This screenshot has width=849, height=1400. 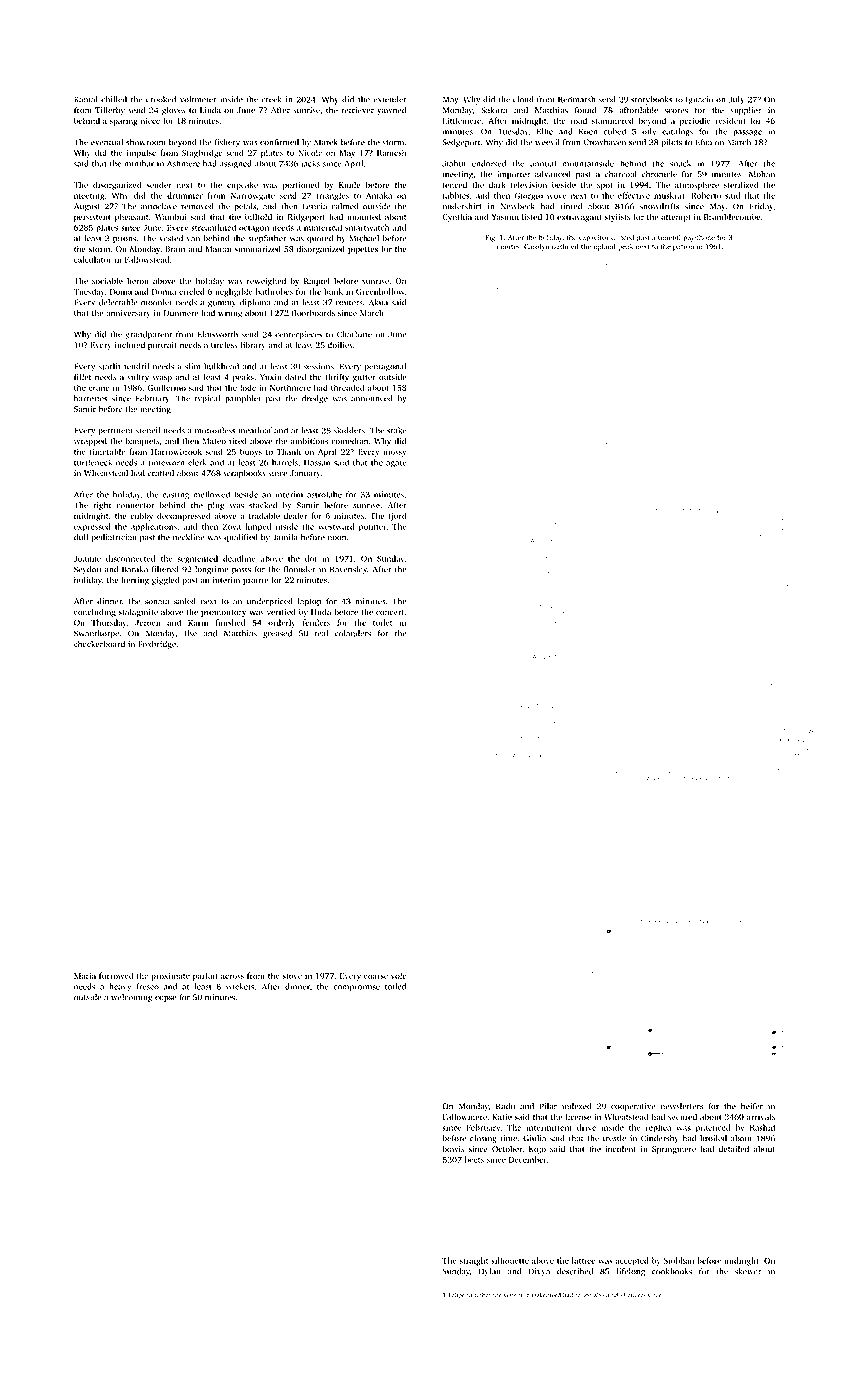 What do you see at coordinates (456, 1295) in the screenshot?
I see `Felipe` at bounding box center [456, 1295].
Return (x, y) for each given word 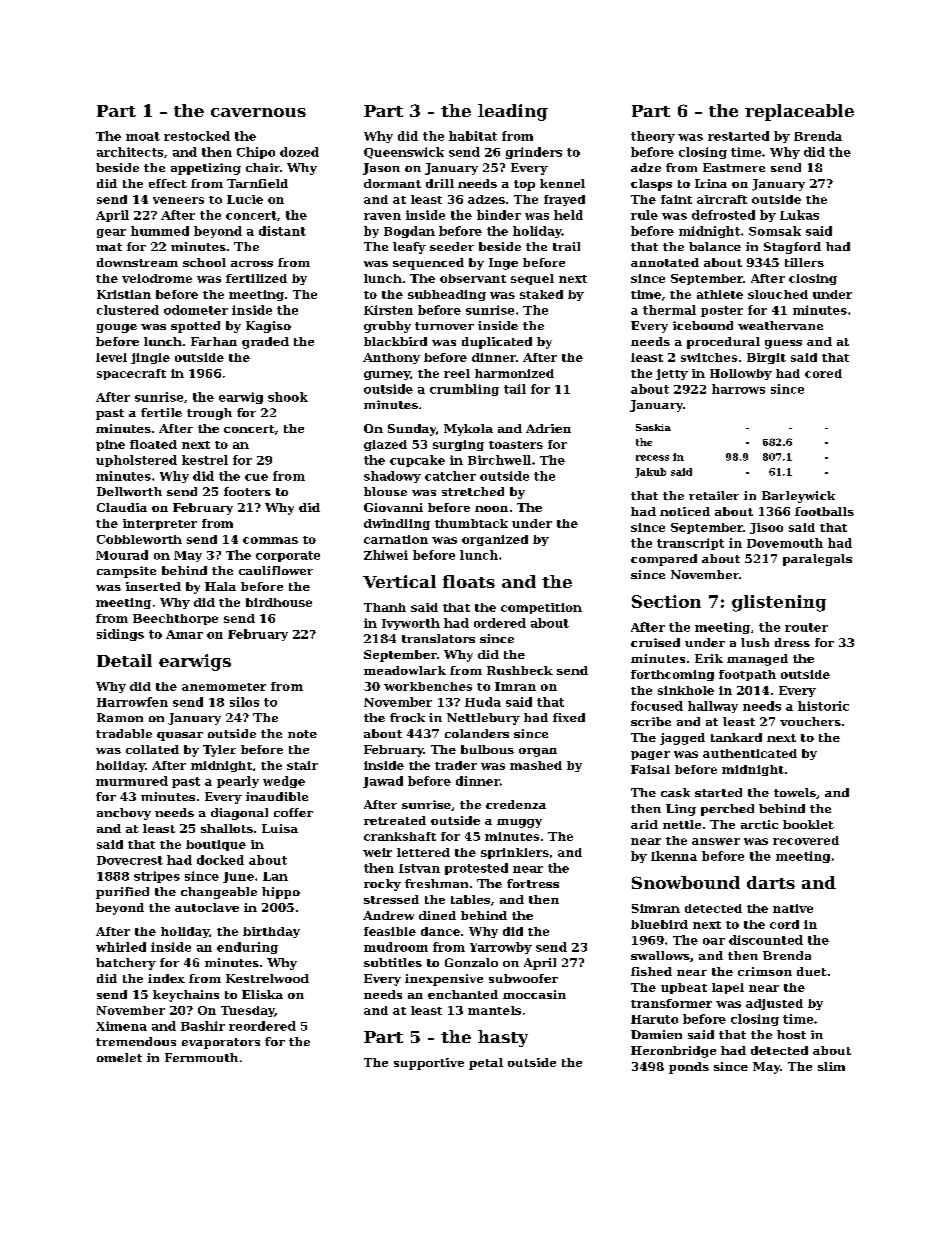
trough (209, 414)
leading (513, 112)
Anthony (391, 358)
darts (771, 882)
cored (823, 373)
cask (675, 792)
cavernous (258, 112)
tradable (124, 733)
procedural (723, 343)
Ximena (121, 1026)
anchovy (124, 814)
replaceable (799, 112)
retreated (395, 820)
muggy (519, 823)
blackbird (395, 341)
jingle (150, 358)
^^^^^^^^
(Exercise description)
Convert the stretch of the listing from the line containing "darts (771, 882)" through the end into a two-column CSV with the headers word and location. Give one row per line, with the word in the first field and its answer in the second, each field in quotes and any line breaks replaced by spaces.

(Solution to the problem)
word,location
"darts","(771, 882)"
"cored","(823, 373)"
"cask","(675, 792)"
"cavernous","(258, 112)"
"tradable","(124, 733)"
"procedural","(723, 343)"
"Ximena","(121, 1026)"
"anchovy","(124, 814)"
"replaceable","(799, 112)"
"retreated","(395, 820)"
"muggy","(519, 823)"
"blackbird","(395, 341)"
"jingle","(150, 358)"